═══ Data section ═══

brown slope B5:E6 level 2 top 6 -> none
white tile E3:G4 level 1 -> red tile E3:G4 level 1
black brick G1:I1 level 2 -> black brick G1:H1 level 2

═══

**Task statement**: In the listing above, the lines from the one containing "white tile E3:G4" through the last line are to be returned exactly.

**Response for this exercise**:
white tile E3:G4 level 1 -> red tile E3:G4 level 1
black brick G1:I1 level 2 -> black brick G1:H1 level 2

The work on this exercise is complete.